** YOUR ASSIGNMENT **
Your copy must hold all of the data below, unchanged and without images.

** COLLECTED MATERIAL **
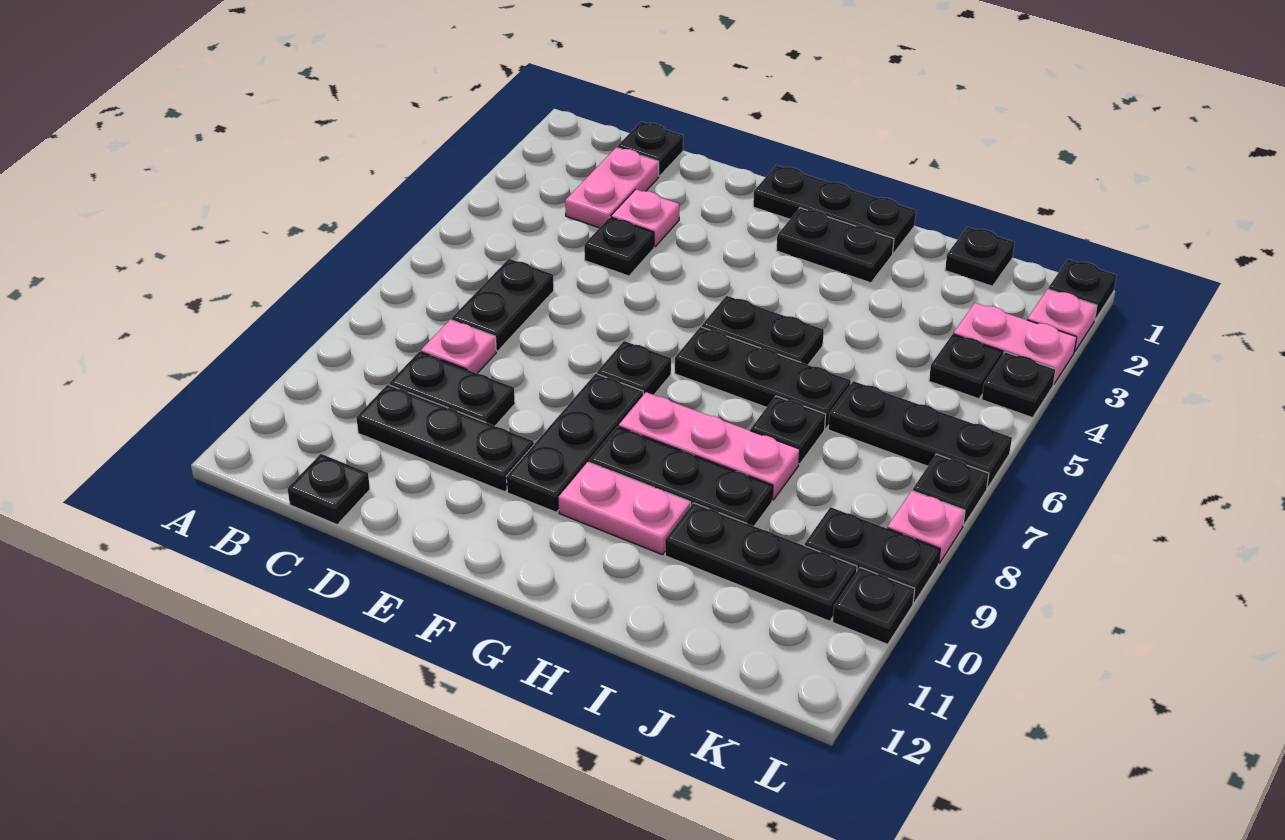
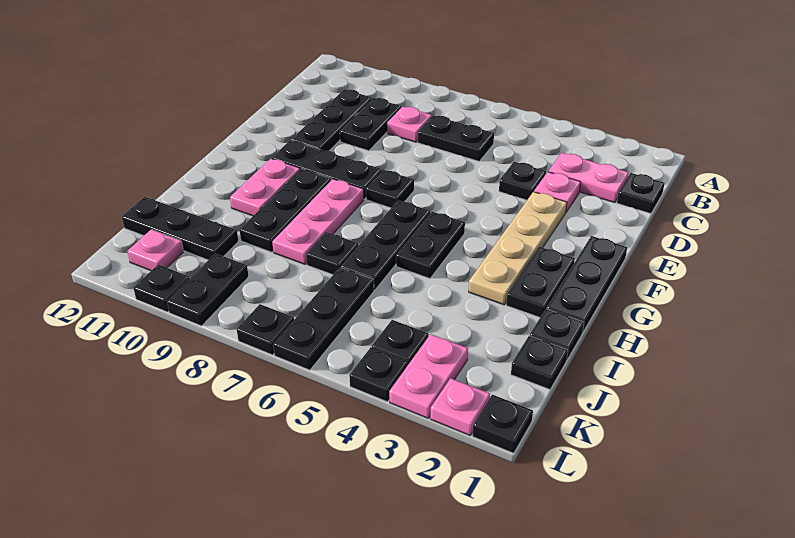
black plate C12 level 1 -> black plate I1 level 1
none -> tan plate E3:H3 level 1
black plate I10:K10 level 1 -> black plate J10:J12 level 1
pink plate L8 level 1 -> pink plate K11 level 1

** RESULT OF THIS EXERCISE **
black plate C12 level 1 -> black plate I1 level 1
none -> tan plate E3:H3 level 1
black plate I10:K10 level 1 -> black plate J10:J12 level 1
pink plate L8 level 1 -> pink plate K11 level 1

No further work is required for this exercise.